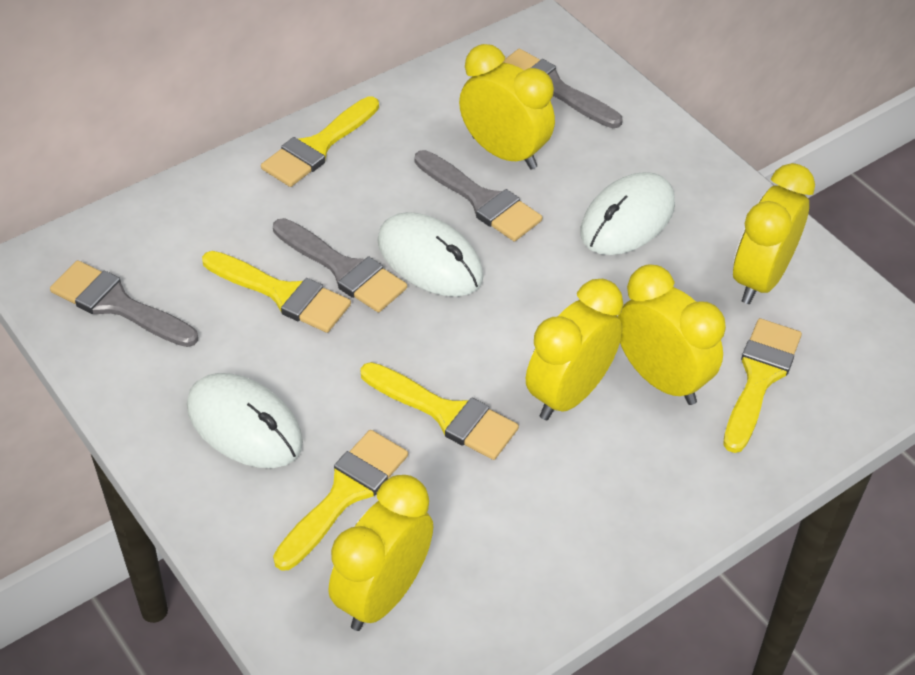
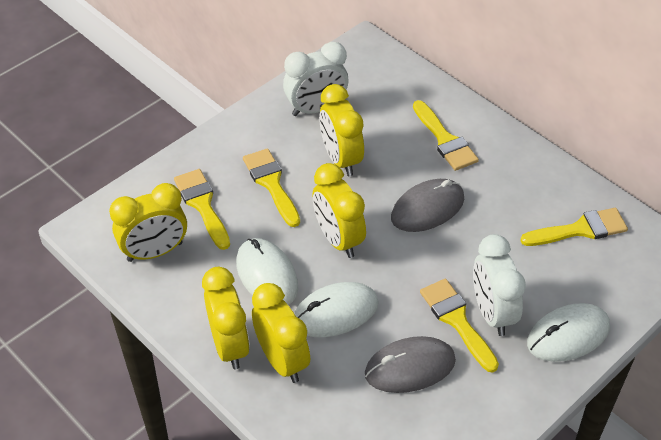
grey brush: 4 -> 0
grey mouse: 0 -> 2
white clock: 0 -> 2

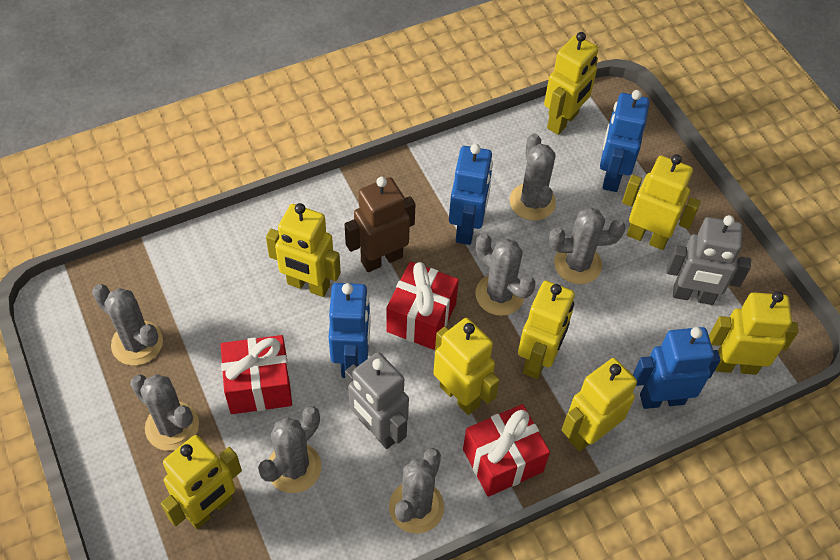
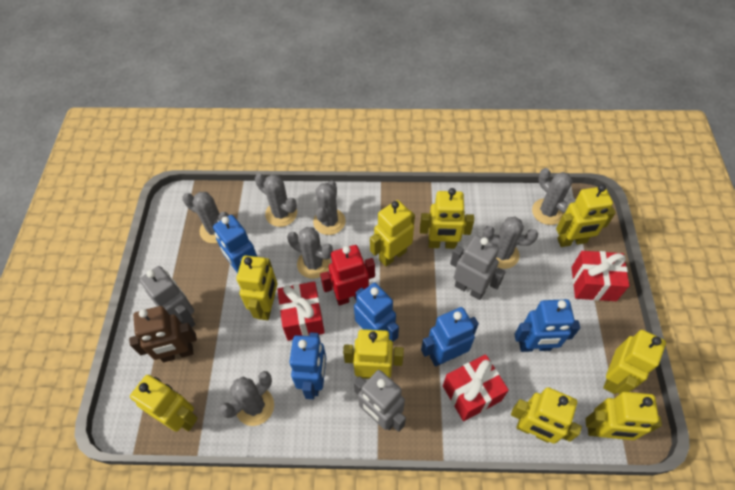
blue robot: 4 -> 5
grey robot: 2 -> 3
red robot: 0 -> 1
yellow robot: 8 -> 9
● ● ● ● ●
▶ What to work on:
Retype the whole listing exactly and leave the pictures out.

▶ Solved exercise:
grey brush: 4 -> 0
grey mouse: 0 -> 2
white clock: 0 -> 2

blue robot: 4 -> 5
grey robot: 2 -> 3
red robot: 0 -> 1
yellow robot: 8 -> 9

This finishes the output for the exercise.